**Problem**.
Throughout the records below, find each line holding "flower" and copy it.

[Object matching data]
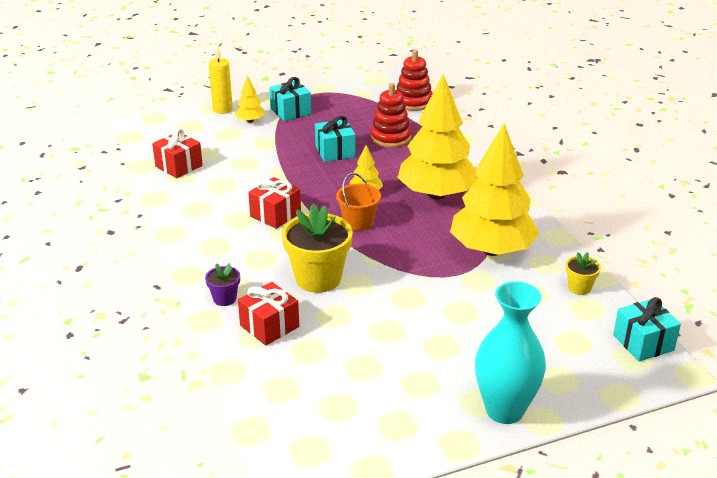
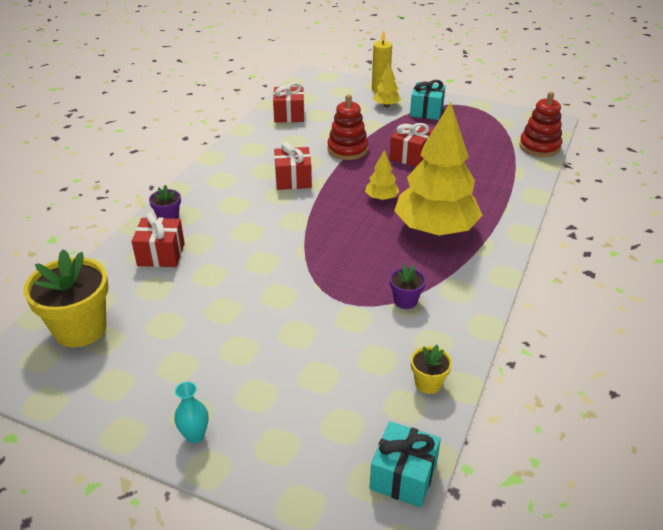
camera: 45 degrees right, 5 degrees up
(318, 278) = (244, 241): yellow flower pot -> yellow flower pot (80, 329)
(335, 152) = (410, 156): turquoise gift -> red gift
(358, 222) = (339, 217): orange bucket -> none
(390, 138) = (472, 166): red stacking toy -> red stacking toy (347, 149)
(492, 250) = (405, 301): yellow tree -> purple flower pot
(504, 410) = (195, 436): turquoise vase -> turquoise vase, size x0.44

**Response to this exercise**.
(318, 278) = (244, 241): yellow flower pot -> yellow flower pot (80, 329)
(492, 250) = (405, 301): yellow tree -> purple flower pot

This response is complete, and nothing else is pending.